▶ WORK REQUIRED
Please reproduce the entries below exactly, starting at the first line and ending with the line that holds "blue box: 3 -> 1".

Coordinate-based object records
──────────────────────────────
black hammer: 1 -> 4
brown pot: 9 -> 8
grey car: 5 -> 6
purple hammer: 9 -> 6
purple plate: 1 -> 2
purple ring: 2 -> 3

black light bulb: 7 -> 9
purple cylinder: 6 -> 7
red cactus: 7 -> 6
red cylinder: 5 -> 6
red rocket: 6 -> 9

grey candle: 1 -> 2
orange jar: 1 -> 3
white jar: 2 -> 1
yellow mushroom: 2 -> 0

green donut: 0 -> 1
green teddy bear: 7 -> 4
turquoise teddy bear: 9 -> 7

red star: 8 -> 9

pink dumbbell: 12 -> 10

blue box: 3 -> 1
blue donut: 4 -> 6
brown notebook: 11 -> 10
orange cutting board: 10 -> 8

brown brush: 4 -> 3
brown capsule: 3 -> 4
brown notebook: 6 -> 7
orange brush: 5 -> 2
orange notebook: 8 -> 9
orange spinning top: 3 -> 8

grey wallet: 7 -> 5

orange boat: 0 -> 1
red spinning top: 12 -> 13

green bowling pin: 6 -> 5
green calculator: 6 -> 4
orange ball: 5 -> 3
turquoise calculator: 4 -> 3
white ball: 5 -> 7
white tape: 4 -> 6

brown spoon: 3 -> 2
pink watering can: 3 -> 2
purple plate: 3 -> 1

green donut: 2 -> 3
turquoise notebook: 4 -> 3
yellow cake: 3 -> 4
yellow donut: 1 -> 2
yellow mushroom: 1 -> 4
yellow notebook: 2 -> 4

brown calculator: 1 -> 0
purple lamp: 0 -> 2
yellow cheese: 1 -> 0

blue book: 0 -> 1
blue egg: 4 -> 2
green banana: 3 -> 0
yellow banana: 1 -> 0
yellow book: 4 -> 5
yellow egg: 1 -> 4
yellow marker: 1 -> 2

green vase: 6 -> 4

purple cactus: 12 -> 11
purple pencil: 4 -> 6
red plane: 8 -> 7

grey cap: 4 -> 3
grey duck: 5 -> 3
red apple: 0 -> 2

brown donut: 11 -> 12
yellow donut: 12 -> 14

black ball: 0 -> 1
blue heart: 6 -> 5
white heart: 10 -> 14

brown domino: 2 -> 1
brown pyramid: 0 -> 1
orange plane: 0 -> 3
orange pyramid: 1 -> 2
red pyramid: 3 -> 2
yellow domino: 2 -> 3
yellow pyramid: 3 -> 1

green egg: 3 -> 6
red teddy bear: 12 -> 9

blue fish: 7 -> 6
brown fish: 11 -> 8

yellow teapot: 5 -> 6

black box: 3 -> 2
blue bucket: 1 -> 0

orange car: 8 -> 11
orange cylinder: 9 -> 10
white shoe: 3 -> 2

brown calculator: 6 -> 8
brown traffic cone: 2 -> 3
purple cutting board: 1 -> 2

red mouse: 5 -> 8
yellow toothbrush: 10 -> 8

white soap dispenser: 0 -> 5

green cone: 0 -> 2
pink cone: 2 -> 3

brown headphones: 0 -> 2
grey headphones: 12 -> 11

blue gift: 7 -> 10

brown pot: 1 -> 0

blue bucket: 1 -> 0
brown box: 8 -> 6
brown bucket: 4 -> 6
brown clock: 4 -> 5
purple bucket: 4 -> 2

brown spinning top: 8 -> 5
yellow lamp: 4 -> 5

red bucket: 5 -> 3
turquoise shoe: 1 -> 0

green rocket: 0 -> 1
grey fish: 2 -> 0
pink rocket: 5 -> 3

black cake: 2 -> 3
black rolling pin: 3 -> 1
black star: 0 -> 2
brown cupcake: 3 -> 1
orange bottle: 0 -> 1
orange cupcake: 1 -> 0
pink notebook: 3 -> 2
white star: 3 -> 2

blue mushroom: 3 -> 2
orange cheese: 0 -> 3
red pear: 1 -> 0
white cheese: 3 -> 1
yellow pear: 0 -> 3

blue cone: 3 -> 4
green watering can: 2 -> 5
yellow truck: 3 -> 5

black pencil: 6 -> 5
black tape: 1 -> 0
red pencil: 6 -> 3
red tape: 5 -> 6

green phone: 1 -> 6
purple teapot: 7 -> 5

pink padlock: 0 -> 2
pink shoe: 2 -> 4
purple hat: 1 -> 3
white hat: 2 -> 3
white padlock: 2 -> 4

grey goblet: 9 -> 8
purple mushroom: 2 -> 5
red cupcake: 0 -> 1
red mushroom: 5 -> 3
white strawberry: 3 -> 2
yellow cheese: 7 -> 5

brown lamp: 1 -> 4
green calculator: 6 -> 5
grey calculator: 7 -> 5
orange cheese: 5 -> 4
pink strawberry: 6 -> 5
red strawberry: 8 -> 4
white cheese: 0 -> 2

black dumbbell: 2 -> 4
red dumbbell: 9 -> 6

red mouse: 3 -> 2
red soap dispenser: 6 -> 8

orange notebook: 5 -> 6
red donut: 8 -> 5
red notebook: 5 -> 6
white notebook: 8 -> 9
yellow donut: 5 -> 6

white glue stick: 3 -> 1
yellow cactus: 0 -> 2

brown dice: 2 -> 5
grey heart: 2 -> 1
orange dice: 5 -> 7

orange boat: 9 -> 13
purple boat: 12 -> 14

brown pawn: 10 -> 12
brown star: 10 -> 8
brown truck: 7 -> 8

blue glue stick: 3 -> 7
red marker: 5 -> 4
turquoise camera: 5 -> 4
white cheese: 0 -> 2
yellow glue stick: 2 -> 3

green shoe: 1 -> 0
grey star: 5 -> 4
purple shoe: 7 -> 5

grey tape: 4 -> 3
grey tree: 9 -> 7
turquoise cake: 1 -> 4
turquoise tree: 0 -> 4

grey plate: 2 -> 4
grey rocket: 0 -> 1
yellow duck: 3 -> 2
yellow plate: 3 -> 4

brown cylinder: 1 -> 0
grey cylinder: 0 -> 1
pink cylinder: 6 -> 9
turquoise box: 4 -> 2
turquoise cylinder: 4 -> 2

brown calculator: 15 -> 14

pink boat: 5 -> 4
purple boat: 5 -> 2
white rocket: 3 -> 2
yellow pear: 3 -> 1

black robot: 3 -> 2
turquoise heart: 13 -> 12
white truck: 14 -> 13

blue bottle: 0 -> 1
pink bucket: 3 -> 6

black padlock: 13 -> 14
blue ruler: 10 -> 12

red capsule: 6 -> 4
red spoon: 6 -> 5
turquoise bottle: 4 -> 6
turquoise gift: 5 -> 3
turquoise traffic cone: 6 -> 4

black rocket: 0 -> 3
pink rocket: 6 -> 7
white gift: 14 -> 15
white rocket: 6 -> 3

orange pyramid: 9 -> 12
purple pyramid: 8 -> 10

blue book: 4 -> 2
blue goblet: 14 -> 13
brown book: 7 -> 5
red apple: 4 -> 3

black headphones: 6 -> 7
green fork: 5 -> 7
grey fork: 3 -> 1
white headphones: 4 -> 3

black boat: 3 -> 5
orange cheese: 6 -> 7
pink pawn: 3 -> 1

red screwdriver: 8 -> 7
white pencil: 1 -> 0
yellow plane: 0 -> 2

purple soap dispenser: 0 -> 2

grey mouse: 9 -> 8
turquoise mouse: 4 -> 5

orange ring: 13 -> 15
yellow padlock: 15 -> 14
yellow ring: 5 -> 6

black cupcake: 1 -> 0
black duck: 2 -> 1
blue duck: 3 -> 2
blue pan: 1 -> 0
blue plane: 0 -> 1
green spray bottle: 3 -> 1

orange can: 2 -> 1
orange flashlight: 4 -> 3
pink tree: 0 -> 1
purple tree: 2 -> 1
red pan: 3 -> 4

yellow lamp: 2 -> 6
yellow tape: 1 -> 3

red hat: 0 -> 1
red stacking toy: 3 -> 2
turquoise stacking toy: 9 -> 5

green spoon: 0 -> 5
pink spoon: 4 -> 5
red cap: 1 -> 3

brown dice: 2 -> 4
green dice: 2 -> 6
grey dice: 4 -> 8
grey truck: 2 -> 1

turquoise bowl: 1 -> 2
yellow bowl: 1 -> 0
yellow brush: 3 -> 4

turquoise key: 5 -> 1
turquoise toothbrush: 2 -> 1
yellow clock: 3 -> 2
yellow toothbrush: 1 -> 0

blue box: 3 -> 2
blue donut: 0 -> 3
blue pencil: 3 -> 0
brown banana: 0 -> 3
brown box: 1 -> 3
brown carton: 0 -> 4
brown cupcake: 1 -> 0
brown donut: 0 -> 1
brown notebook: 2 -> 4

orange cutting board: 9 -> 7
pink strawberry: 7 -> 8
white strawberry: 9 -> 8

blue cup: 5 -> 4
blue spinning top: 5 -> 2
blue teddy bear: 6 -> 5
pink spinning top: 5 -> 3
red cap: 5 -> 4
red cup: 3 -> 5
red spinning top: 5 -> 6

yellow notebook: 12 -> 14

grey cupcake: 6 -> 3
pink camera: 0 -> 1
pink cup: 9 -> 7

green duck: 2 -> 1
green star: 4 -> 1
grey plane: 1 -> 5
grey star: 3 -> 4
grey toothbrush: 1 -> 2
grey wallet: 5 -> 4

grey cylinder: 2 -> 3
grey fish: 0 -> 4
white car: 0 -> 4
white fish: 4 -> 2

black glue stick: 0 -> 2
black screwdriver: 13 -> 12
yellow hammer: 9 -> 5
──────────────────────────────
▶ COMPLETED EXERCISE
black hammer: 1 -> 4
brown pot: 9 -> 8
grey car: 5 -> 6
purple hammer: 9 -> 6
purple plate: 1 -> 2
purple ring: 2 -> 3

black light bulb: 7 -> 9
purple cylinder: 6 -> 7
red cactus: 7 -> 6
red cylinder: 5 -> 6
red rocket: 6 -> 9

grey candle: 1 -> 2
orange jar: 1 -> 3
white jar: 2 -> 1
yellow mushroom: 2 -> 0

green donut: 0 -> 1
green teddy bear: 7 -> 4
turquoise teddy bear: 9 -> 7

red star: 8 -> 9

pink dumbbell: 12 -> 10

blue box: 3 -> 1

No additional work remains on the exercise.